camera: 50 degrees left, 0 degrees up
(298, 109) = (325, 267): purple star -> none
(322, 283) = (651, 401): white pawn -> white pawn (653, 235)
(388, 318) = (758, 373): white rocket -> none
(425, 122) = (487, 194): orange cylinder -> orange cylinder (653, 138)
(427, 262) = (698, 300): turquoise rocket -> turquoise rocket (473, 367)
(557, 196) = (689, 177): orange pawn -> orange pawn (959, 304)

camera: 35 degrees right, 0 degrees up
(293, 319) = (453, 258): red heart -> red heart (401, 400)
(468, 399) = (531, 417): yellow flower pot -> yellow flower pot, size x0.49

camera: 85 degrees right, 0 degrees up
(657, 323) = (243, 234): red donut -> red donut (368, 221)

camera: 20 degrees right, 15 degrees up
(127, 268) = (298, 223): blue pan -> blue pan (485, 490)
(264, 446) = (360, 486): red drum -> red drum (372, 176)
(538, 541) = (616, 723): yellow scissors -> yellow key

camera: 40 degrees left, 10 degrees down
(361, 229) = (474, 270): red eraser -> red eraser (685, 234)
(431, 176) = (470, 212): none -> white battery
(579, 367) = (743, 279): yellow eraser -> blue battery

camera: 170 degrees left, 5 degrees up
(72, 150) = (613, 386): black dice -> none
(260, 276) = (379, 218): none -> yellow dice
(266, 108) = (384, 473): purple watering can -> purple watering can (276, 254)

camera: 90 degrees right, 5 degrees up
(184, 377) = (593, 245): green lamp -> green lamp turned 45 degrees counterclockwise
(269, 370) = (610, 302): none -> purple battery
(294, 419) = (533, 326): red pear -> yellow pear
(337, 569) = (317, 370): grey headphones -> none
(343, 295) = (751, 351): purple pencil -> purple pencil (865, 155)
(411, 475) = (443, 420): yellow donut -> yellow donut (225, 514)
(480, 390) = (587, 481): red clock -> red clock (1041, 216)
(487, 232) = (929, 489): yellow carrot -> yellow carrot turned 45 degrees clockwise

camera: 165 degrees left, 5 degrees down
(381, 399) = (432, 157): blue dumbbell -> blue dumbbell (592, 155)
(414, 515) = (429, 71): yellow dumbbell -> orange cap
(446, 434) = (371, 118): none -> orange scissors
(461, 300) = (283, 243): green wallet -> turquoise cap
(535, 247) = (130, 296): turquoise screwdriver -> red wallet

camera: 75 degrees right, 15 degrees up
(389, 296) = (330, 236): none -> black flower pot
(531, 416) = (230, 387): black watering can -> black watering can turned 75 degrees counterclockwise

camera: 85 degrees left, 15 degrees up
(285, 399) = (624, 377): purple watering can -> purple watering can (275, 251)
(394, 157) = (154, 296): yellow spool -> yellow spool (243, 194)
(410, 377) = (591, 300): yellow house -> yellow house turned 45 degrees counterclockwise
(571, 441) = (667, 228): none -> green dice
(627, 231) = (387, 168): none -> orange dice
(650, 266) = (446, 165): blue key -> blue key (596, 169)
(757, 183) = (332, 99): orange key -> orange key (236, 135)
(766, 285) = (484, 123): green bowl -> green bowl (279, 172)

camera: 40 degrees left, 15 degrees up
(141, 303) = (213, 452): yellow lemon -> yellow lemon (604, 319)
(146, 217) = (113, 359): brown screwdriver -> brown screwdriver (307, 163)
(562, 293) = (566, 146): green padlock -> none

▬▬▬

### EXERCISE DESCRIPTION
The lines above from the one containing "(427, 262) = (698, 300): turquoise" through the one containing "(294, 419) = (533, 326): red" are to be set down exactly, and no others.

### ANSWER SECTION
(427, 262) = (698, 300): turquoise rocket -> turquoise rocket (473, 367)
(557, 196) = (689, 177): orange pawn -> orange pawn (959, 304)

camera: 35 degrees right, 0 degrees up
(293, 319) = (453, 258): red heart -> red heart (401, 400)
(468, 399) = (531, 417): yellow flower pot -> yellow flower pot, size x0.49

camera: 85 degrees right, 0 degrees up
(657, 323) = (243, 234): red donut -> red donut (368, 221)

camera: 20 degrees right, 15 degrees up
(127, 268) = (298, 223): blue pan -> blue pan (485, 490)
(264, 446) = (360, 486): red drum -> red drum (372, 176)
(538, 541) = (616, 723): yellow scissors -> yellow key

camera: 40 degrees left, 10 degrees down
(361, 229) = (474, 270): red eraser -> red eraser (685, 234)
(431, 176) = (470, 212): none -> white battery
(579, 367) = (743, 279): yellow eraser -> blue battery

camera: 170 degrees left, 5 degrees up
(72, 150) = (613, 386): black dice -> none
(260, 276) = (379, 218): none -> yellow dice
(266, 108) = (384, 473): purple watering can -> purple watering can (276, 254)

camera: 90 degrees right, 5 degrees up
(184, 377) = (593, 245): green lamp -> green lamp turned 45 degrees counterclockwise
(269, 370) = (610, 302): none -> purple battery
(294, 419) = (533, 326): red pear -> yellow pear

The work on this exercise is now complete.